__Activity__. Find how many lines in the material below hold the word "none". Reply with that figure alone.

__Extracted data__.
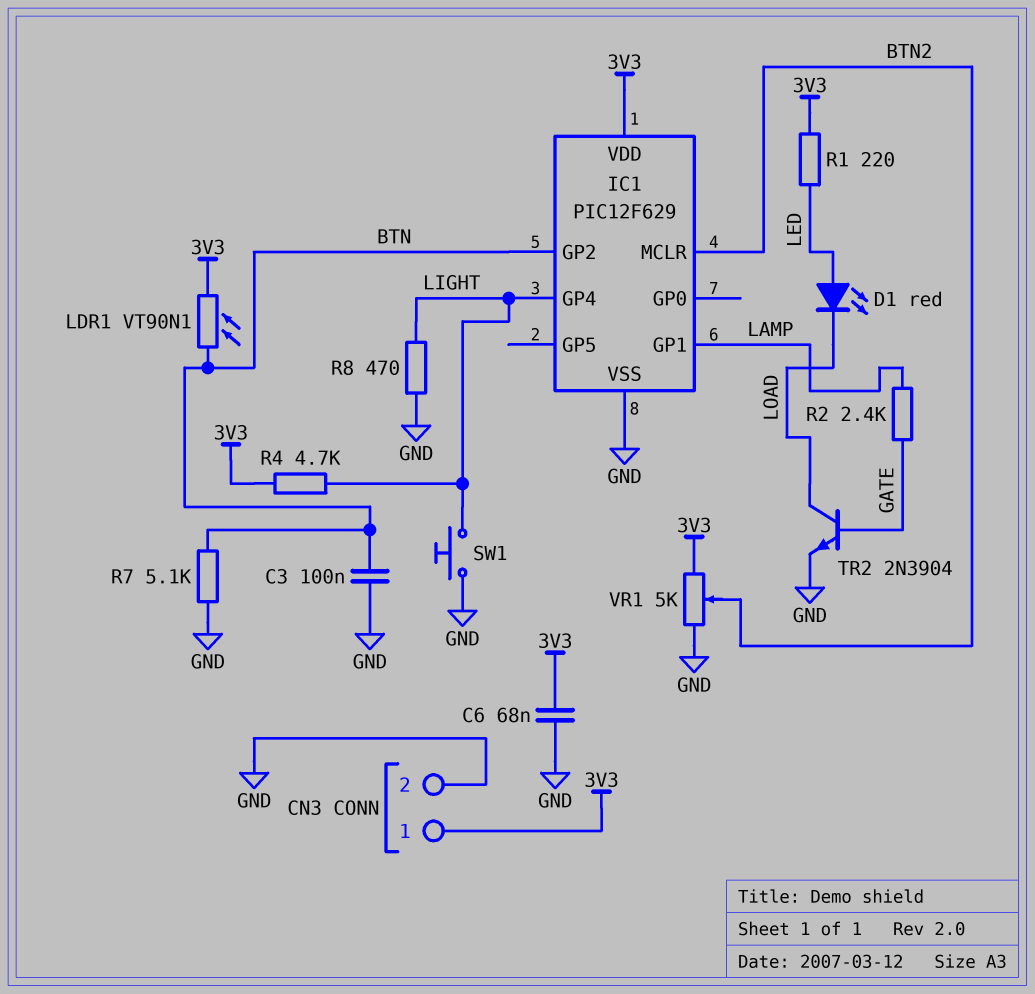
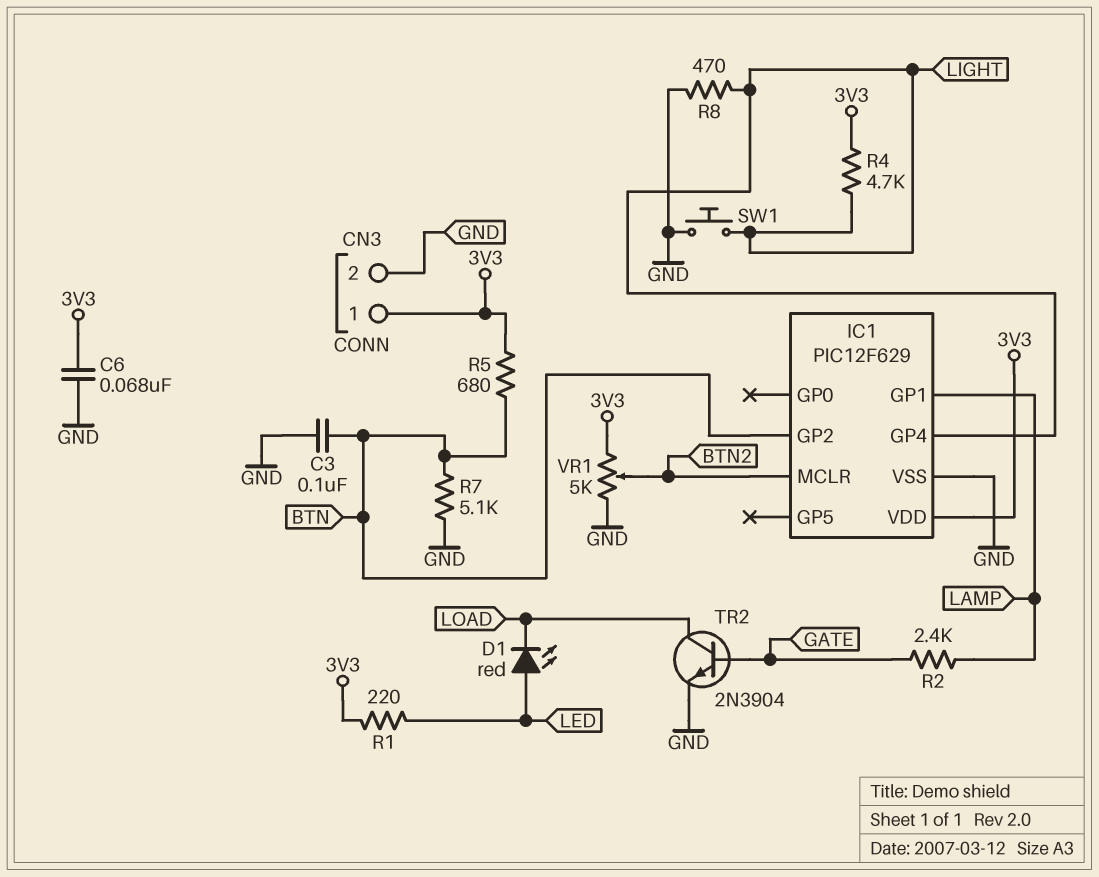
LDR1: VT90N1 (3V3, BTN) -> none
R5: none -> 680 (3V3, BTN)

--

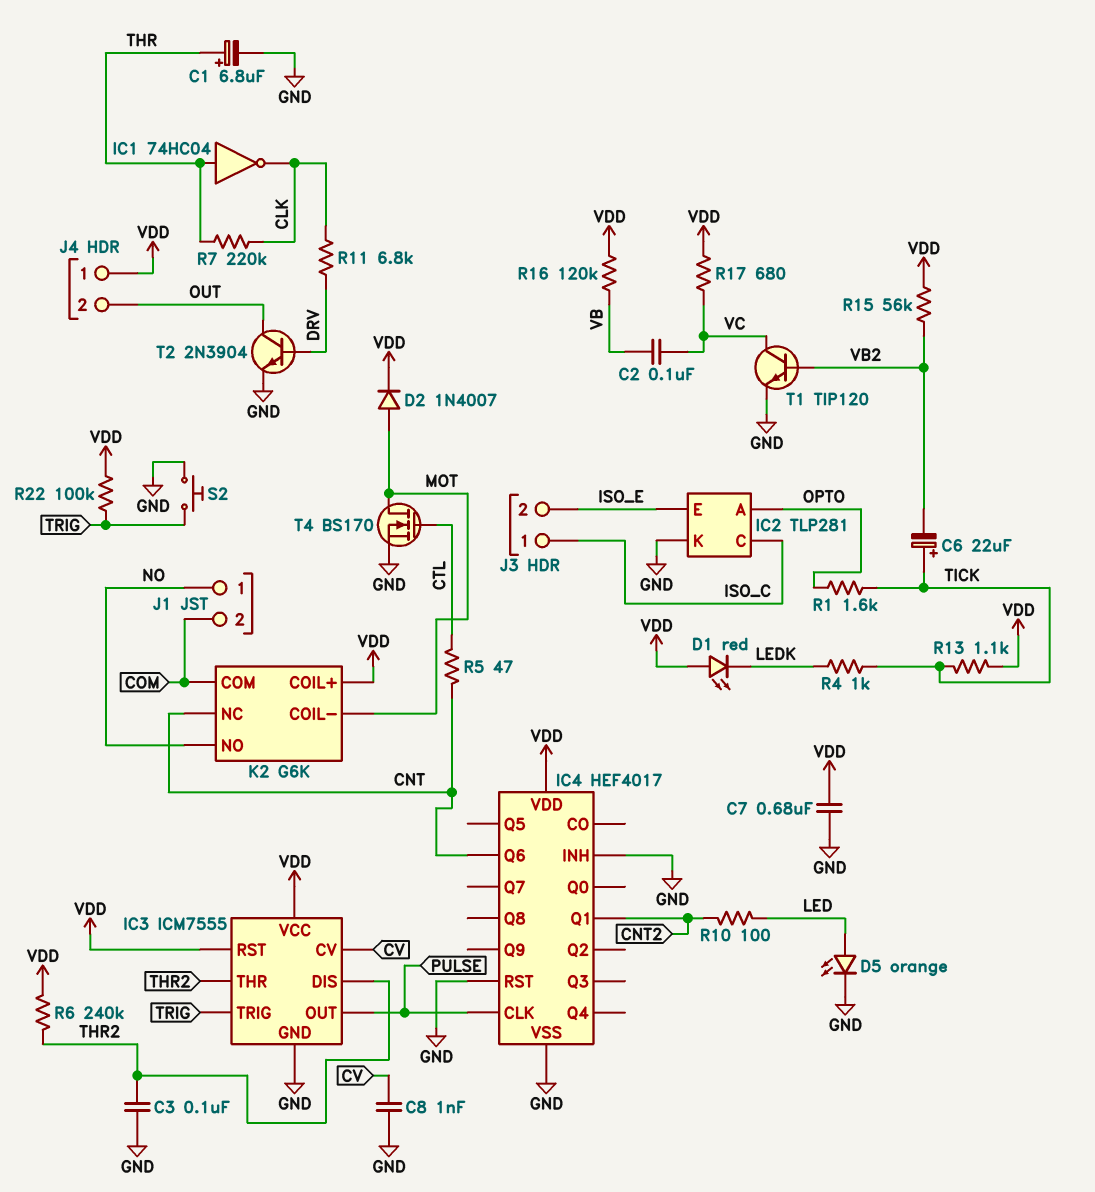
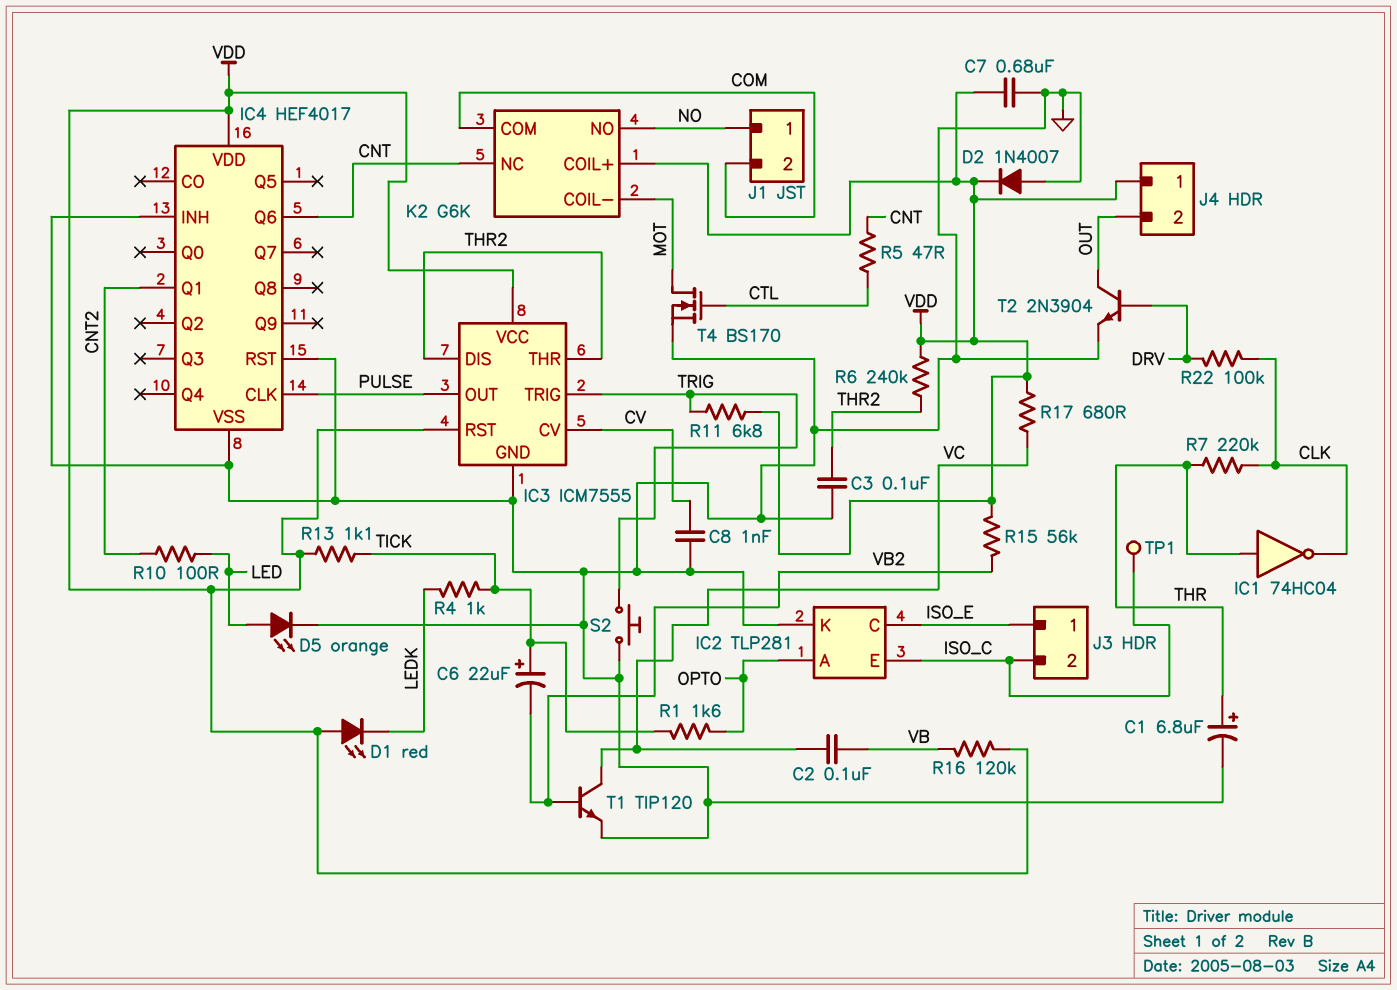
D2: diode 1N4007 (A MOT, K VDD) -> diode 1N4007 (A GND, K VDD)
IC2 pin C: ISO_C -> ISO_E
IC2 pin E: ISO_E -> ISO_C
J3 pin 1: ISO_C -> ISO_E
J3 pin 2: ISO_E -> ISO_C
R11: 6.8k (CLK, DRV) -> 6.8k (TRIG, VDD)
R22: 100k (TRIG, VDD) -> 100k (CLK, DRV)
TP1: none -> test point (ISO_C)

__Written solution__. 3